══ The data ══

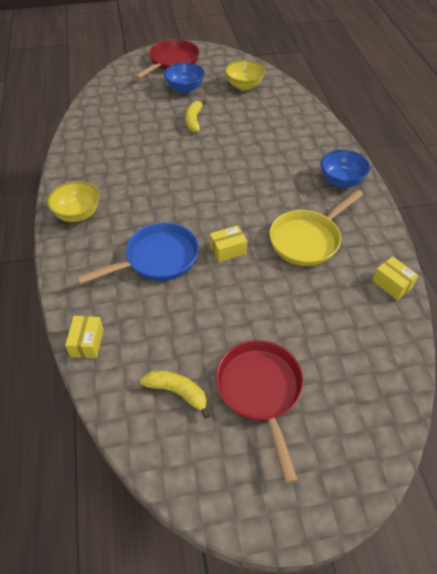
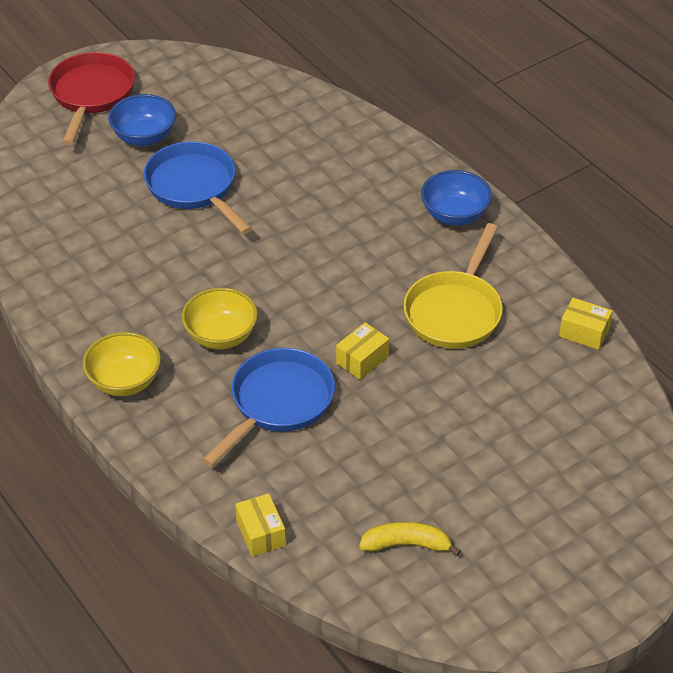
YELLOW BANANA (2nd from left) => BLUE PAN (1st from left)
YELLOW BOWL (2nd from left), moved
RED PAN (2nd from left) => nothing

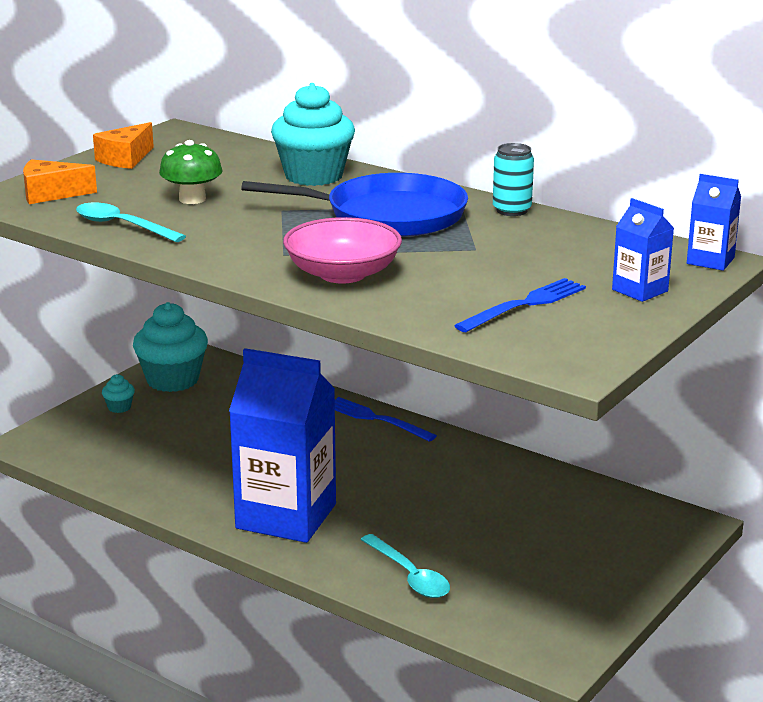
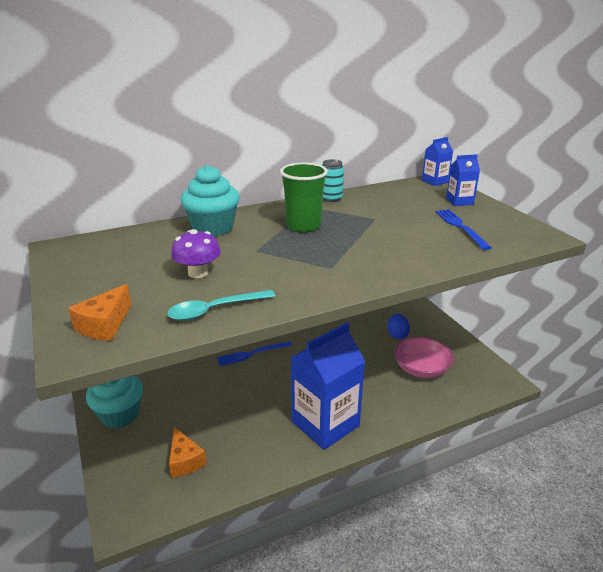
ORANGE CHEESE (2nd from left), moved
GREEN MUSHROOM => PURPLE MUSHROOM
BLUE PAN => GREEN CUP
nothing => BLUE EGG
PINK BOWL, moved
TURQUOISE CUPCAKE (1st from left) => nothing
TURQUOISE SPOON (2nd from left) => nothing

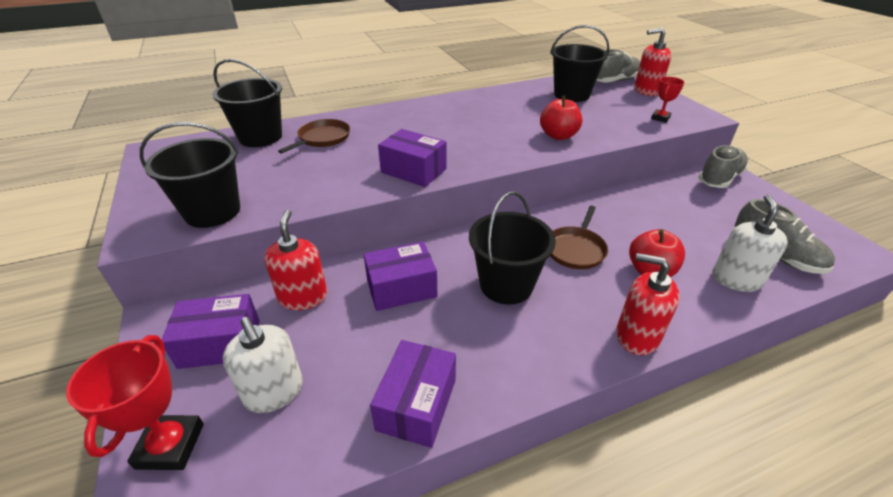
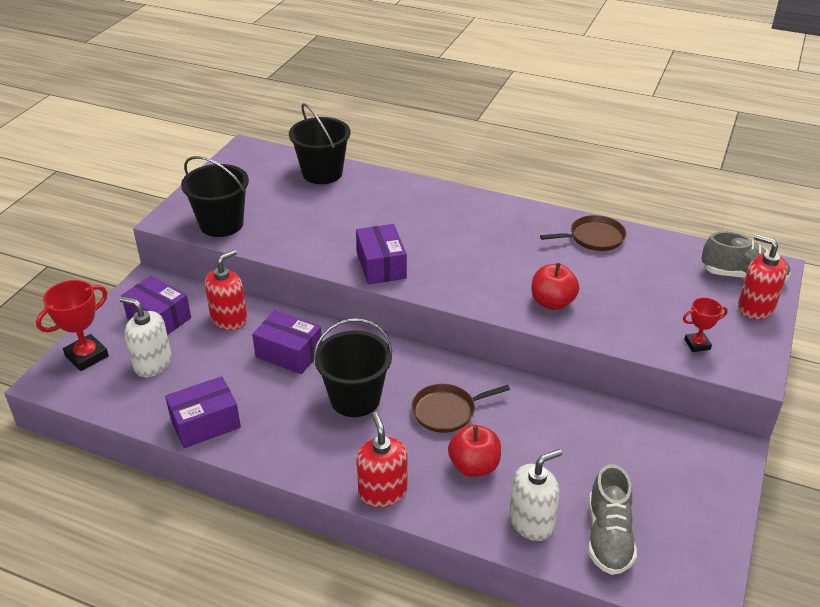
WHITE SOAP DISPENSER (1st from left), 105 degrees clockwise
BROWN PAN (1st from left in the first image) => BROWN PAN (2nd from left), moved
BLACK BUCKET (4th from left) => nothing
GREY SHOE (2nd from left) => nothing

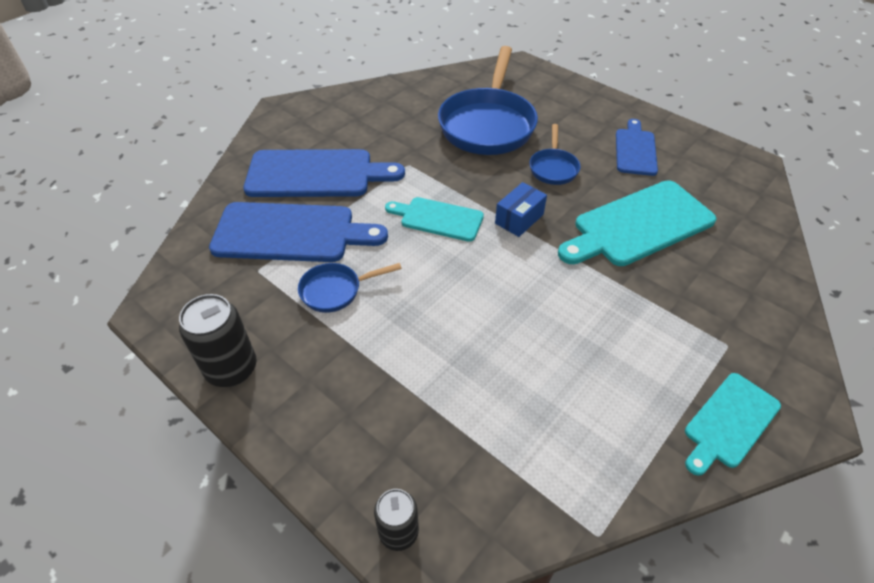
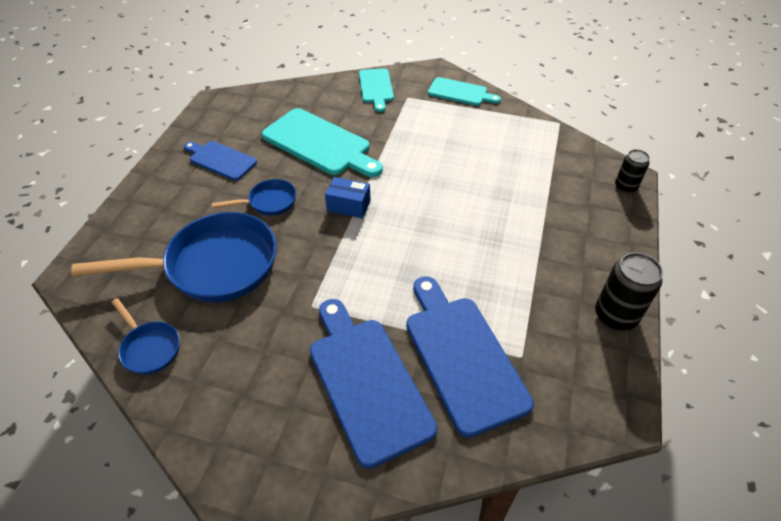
BLUE PAN (1st from left), moved
BLUE CUTTING BOARD (3rd from left in the first image) => BLUE CUTTING BOARD (1st from left), 45 degrees clockwise
TURQUOISE CUTTING BOARD (1st from left in the first image) => TURQUOISE CUTTING BOARD (2nd from left), moved

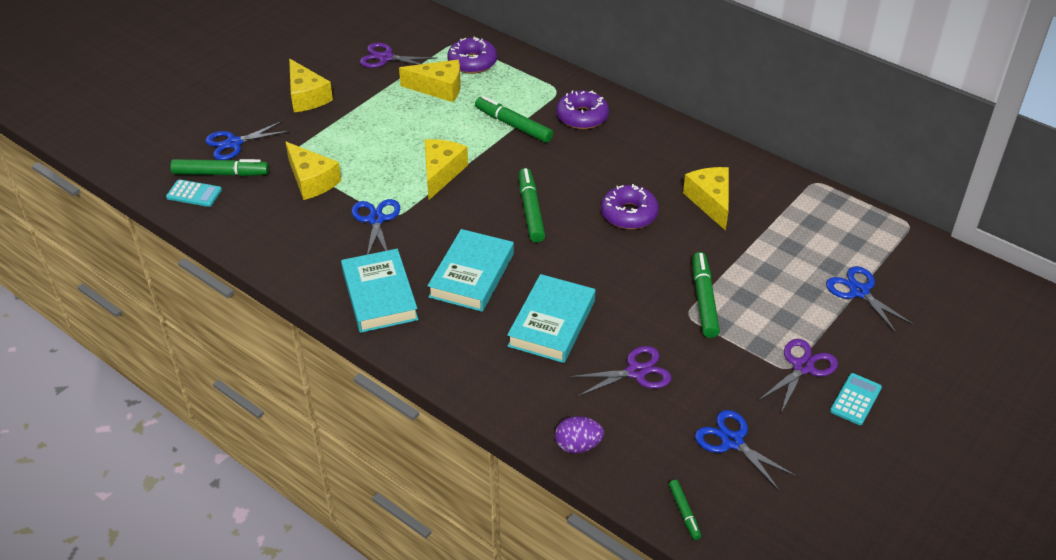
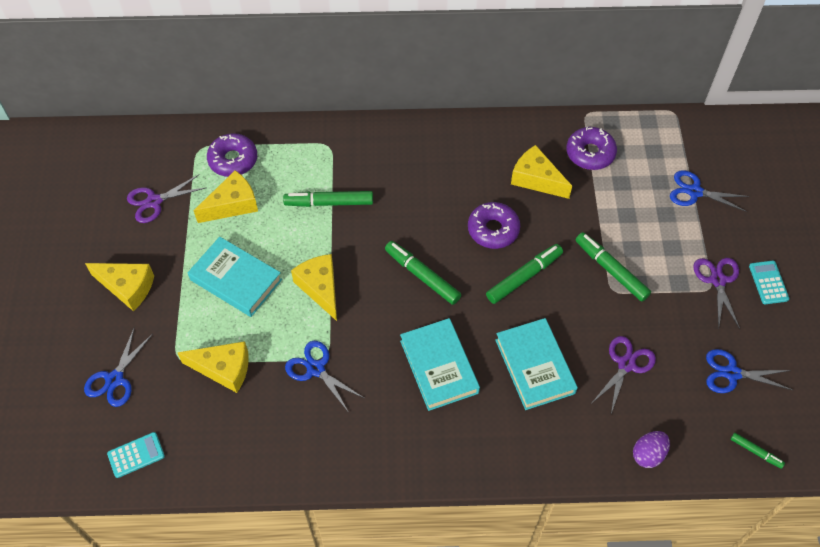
TURQUOISE BOOK (1st from left), moved
GREEN MARKER (1st from left in the first image) => GREEN MARKER (3rd from left), moved
PURPLE DONUT (2nd from left in the first image) => PURPLE DONUT (3rd from left), moved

═══

* _Work instructions_: Retype the data exactly; images stay out.

* _Written response_:
YELLOW BANANA (2nd from left) => BLUE PAN (1st from left)
YELLOW BOWL (2nd from left), moved
RED PAN (2nd from left) => nothing

ORANGE CHEESE (2nd from left), moved
GREEN MUSHROOM => PURPLE MUSHROOM
BLUE PAN => GREEN CUP
nothing => BLUE EGG
PINK BOWL, moved
TURQUOISE CUPCAKE (1st from left) => nothing
TURQUOISE SPOON (2nd from left) => nothing

WHITE SOAP DISPENSER (1st from left), 105 degrees clockwise
BROWN PAN (1st from left in the first image) => BROWN PAN (2nd from left), moved
BLACK BUCKET (4th from left) => nothing
GREY SHOE (2nd from left) => nothing

BLUE PAN (1st from left), moved
BLUE CUTTING BOARD (3rd from left in the first image) => BLUE CUTTING BOARD (1st from left), 45 degrees clockwise
TURQUOISE CUTTING BOARD (1st from left in the first image) => TURQUOISE CUTTING BOARD (2nd from left), moved

TURQUOISE BOOK (1st from left), moved
GREEN MARKER (1st from left in the first image) => GREEN MARKER (3rd from left), moved
PURPLE DONUT (2nd from left in the first image) => PURPLE DONUT (3rd from left), moved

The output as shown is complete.